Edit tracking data
□ □ □ □ □ □ □

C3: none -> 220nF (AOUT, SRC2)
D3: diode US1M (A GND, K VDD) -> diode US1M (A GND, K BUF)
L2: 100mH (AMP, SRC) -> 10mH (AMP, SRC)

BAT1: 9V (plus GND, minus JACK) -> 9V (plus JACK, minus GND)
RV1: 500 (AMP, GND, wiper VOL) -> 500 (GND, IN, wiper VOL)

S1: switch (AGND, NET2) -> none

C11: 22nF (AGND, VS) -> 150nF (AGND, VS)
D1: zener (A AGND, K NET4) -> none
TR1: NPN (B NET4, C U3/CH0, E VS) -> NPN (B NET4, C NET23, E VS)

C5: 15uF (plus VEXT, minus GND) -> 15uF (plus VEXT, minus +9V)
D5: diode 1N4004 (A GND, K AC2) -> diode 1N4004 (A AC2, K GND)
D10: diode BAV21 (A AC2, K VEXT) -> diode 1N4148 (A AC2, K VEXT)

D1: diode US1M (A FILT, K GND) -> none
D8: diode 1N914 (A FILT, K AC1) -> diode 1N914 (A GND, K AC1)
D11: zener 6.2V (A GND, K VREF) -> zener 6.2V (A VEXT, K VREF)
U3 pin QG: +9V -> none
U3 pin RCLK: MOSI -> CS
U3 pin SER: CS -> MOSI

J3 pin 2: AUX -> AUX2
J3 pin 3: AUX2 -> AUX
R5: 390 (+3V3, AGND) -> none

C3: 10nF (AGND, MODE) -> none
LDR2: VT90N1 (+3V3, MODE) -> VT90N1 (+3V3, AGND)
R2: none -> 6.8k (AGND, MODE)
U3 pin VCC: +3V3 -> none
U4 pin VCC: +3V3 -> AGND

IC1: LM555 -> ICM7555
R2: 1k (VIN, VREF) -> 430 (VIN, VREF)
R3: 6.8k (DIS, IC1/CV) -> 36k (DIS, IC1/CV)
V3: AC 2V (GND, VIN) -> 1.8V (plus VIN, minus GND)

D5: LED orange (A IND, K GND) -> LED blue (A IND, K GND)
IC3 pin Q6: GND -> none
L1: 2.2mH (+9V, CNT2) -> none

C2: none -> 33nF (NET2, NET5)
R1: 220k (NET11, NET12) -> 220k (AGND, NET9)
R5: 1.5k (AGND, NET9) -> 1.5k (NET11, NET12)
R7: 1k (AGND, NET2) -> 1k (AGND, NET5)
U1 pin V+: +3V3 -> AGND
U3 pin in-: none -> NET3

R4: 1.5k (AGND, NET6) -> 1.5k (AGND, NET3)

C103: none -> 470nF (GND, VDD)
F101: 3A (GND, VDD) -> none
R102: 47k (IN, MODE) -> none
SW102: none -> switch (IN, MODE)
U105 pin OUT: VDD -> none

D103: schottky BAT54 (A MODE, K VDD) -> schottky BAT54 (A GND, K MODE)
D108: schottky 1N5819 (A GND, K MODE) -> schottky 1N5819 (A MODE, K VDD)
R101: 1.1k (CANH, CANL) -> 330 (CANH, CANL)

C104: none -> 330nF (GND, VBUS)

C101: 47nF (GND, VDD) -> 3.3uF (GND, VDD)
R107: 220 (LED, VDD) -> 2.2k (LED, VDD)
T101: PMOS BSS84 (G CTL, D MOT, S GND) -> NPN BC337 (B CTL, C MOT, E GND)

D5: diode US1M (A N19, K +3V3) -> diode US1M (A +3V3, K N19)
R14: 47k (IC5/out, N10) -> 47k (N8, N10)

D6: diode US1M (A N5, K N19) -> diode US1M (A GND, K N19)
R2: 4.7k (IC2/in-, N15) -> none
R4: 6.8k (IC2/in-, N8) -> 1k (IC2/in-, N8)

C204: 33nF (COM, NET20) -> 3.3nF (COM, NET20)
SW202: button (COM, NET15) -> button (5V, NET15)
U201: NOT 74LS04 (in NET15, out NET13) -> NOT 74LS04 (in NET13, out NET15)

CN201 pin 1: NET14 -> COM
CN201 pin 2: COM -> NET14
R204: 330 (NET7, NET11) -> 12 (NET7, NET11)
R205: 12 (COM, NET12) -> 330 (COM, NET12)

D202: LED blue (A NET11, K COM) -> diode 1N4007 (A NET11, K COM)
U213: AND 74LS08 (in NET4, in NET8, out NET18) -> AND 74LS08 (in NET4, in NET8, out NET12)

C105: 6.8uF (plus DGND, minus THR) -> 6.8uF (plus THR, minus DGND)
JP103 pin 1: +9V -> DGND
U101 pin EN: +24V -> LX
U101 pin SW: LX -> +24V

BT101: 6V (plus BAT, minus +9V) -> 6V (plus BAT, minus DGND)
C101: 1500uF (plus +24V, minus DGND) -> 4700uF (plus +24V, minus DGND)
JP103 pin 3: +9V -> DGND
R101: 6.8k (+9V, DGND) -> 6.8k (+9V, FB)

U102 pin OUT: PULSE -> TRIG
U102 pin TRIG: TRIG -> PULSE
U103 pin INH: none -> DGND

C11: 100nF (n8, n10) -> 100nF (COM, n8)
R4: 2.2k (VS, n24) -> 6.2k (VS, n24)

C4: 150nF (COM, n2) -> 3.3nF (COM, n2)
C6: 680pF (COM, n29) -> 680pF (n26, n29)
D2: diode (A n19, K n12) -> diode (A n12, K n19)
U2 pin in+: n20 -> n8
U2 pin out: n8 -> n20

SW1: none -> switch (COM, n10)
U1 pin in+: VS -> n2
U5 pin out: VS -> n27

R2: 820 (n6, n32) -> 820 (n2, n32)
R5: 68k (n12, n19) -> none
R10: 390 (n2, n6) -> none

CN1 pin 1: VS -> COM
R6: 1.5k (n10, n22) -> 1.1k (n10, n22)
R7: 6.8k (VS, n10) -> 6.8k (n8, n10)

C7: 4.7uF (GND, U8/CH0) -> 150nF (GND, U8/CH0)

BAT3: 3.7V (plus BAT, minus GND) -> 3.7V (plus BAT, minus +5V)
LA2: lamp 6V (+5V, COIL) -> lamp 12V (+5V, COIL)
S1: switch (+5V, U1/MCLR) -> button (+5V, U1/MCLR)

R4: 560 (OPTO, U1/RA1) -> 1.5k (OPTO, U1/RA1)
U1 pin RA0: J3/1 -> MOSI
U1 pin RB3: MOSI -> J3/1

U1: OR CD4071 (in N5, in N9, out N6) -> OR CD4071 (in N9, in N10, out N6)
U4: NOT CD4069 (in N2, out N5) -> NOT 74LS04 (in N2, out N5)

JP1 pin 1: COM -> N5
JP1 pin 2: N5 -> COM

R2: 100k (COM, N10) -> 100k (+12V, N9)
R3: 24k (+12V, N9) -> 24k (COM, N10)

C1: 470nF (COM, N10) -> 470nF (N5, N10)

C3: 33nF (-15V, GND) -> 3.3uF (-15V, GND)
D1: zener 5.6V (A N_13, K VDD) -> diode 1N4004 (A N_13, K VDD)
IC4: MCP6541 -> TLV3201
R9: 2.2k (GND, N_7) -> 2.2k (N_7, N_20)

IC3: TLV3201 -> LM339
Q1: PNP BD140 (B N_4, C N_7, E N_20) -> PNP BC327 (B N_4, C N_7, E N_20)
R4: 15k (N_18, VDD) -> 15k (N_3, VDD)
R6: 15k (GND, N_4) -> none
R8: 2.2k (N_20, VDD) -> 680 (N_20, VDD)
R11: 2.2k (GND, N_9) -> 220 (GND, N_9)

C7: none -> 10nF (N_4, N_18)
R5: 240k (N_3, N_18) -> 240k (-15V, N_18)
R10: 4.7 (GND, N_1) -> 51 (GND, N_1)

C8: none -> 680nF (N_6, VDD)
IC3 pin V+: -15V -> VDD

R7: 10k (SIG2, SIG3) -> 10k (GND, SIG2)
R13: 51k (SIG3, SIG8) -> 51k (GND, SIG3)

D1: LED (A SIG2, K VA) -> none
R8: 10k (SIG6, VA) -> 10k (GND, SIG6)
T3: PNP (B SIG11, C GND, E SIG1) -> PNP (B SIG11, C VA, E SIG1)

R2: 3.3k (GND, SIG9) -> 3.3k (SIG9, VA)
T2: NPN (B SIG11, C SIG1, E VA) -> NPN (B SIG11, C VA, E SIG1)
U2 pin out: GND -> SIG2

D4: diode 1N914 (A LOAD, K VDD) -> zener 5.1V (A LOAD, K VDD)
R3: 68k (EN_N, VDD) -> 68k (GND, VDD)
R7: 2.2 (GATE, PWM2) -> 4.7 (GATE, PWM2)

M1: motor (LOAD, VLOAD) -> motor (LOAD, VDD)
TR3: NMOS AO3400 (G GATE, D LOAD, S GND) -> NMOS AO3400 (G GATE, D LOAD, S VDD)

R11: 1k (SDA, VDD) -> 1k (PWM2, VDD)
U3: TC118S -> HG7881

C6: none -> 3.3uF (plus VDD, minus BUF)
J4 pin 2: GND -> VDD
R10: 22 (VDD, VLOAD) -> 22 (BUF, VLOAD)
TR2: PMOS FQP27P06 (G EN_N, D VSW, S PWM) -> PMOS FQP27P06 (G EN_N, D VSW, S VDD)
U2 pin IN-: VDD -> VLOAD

□ □ □ □ □ □ □

**What is being asked**
Within the data above, the lines from the one with "Q1: PNP BD140" to the one with "R11: 1k (SDA, VDD) -> 1k (PWM2, VDD)" must be repeated exactly; no other line belongs in the answer.

**Answer box**
Q1: PNP BD140 (B N_4, C N_7, E N_20) -> PNP BC327 (B N_4, C N_7, E N_20)
R4: 15k (N_18, VDD) -> 15k (N_3, VDD)
R6: 15k (GND, N_4) -> none
R8: 2.2k (N_20, VDD) -> 680 (N_20, VDD)
R11: 2.2k (GND, N_9) -> 220 (GND, N_9)

C7: none -> 10nF (N_4, N_18)
R5: 240k (N_3, N_18) -> 240k (-15V, N_18)
R10: 4.7 (GND, N_1) -> 51 (GND, N_1)

C8: none -> 680nF (N_6, VDD)
IC3 pin V+: -15V -> VDD

R7: 10k (SIG2, SIG3) -> 10k (GND, SIG2)
R13: 51k (SIG3, SIG8) -> 51k (GND, SIG3)

D1: LED (A SIG2, K VA) -> none
R8: 10k (SIG6, VA) -> 10k (GND, SIG6)
T3: PNP (B SIG11, C GND, E SIG1) -> PNP (B SIG11, C VA, E SIG1)

R2: 3.3k (GND, SIG9) -> 3.3k (SIG9, VA)
T2: NPN (B SIG11, C SIG1, E VA) -> NPN (B SIG11, C VA, E SIG1)
U2 pin out: GND -> SIG2

D4: diode 1N914 (A LOAD, K VDD) -> zener 5.1V (A LOAD, K VDD)
R3: 68k (EN_N, VDD) -> 68k (GND, VDD)
R7: 2.2 (GATE, PWM2) -> 4.7 (GATE, PWM2)

M1: motor (LOAD, VLOAD) -> motor (LOAD, VDD)
TR3: NMOS AO3400 (G GATE, D LOAD, S GND) -> NMOS AO3400 (G GATE, D LOAD, S VDD)

R11: 1k (SDA, VDD) -> 1k (PWM2, VDD)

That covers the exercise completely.